Top of RECORDS FOR THE EXERCISE

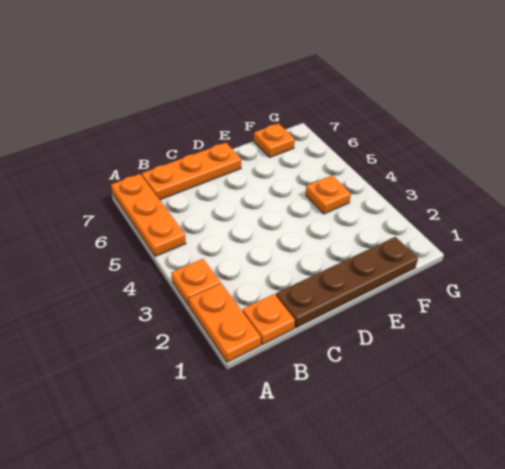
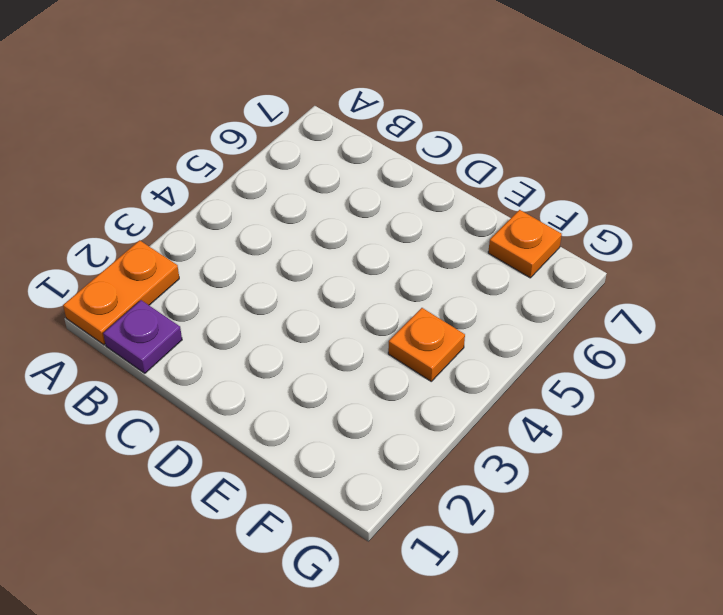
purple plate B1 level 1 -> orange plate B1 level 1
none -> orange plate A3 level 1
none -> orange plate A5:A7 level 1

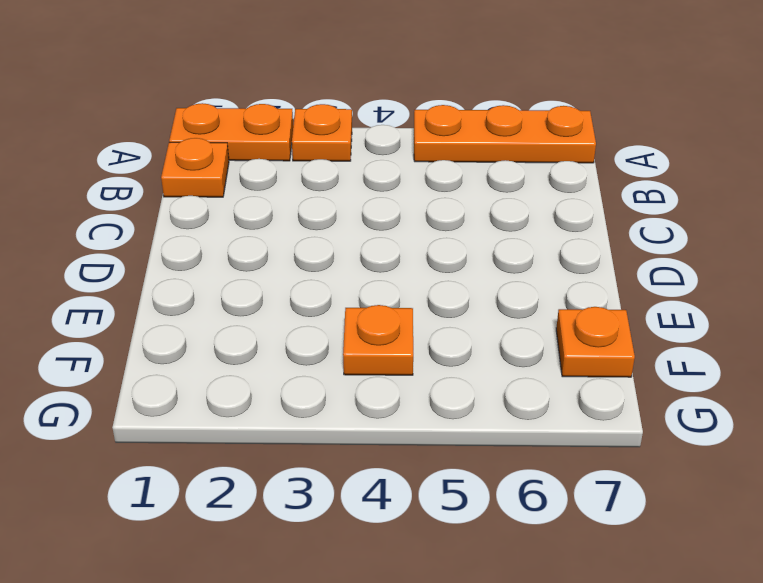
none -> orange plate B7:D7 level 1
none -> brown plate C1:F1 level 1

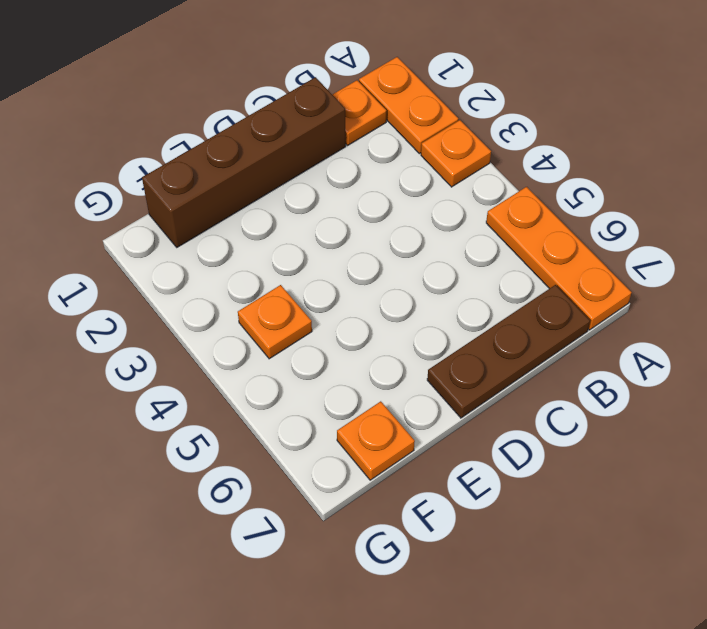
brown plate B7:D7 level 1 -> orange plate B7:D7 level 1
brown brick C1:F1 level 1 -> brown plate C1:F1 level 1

Bottom of RECORDS FOR THE EXERCISE

» TASK ITEM: Work out how many lines of the records contain the word "orange", and give only that number.

» ANSWER FOR THIS EXERCISE: 5